**Exercise instructions**:
What is needed is a verbatim copy of every record below, with the pictures left out.

**Material supplied**:

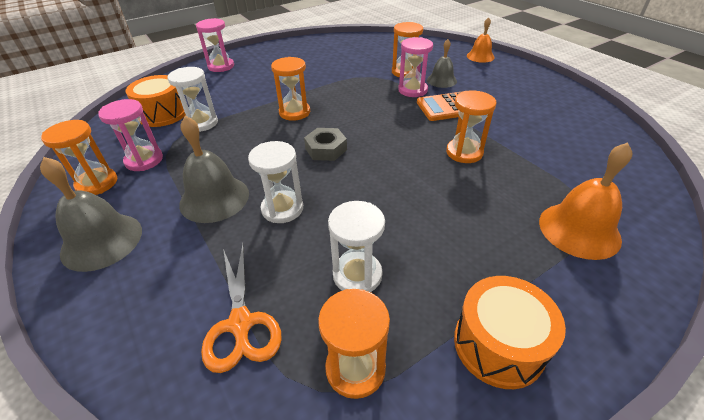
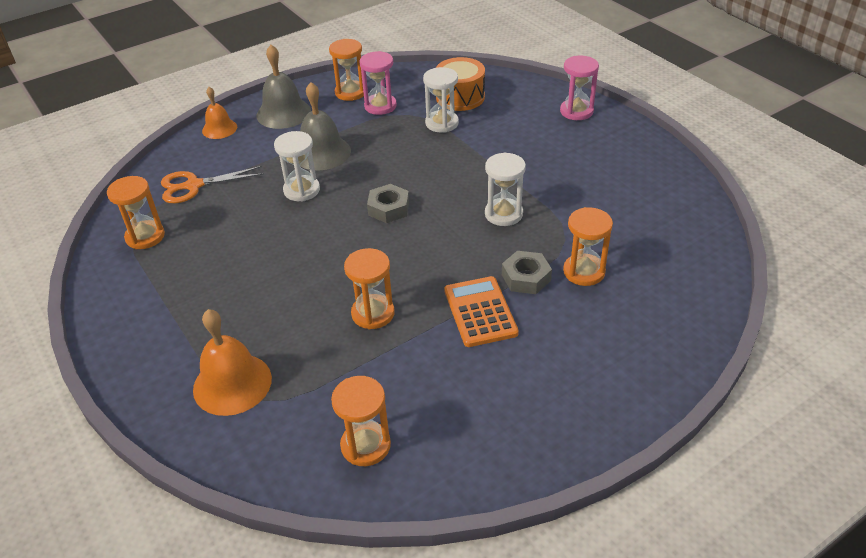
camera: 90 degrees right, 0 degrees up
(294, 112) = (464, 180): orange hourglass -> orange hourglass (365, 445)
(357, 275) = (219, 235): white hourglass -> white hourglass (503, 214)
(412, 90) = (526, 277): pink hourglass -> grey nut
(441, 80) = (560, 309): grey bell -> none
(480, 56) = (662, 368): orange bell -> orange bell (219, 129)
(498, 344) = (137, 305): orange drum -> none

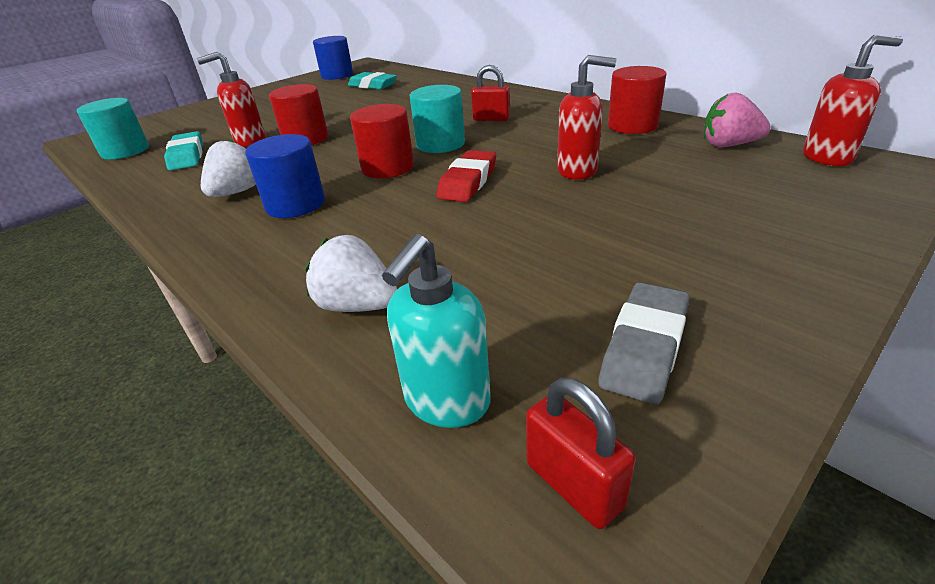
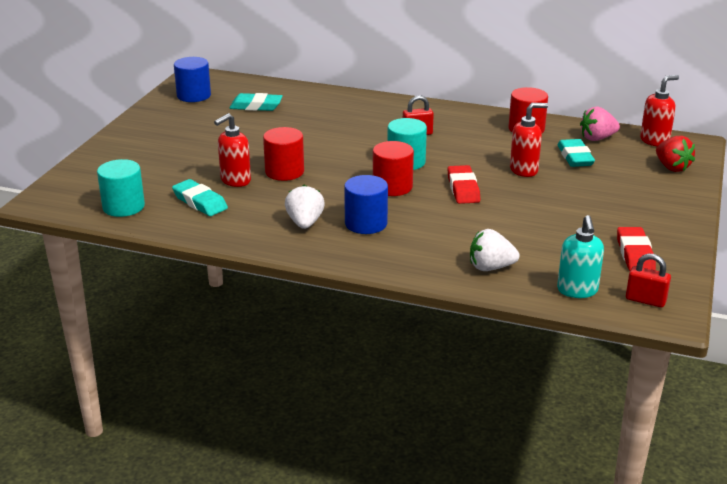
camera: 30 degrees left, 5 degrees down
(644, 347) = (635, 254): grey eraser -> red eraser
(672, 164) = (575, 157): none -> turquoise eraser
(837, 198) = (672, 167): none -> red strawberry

**Answer area**:
camera: 90 degrees right, 0 degrees up
(294, 112) = (464, 180): orange hourglass -> orange hourglass (365, 445)
(357, 275) = (219, 235): white hourglass -> white hourglass (503, 214)
(412, 90) = (526, 277): pink hourglass -> grey nut
(441, 80) = (560, 309): grey bell -> none
(480, 56) = (662, 368): orange bell -> orange bell (219, 129)
(498, 344) = (137, 305): orange drum -> none

camera: 30 degrees left, 5 degrees down
(644, 347) = (635, 254): grey eraser -> red eraser
(672, 164) = (575, 157): none -> turquoise eraser
(837, 198) = (672, 167): none -> red strawberry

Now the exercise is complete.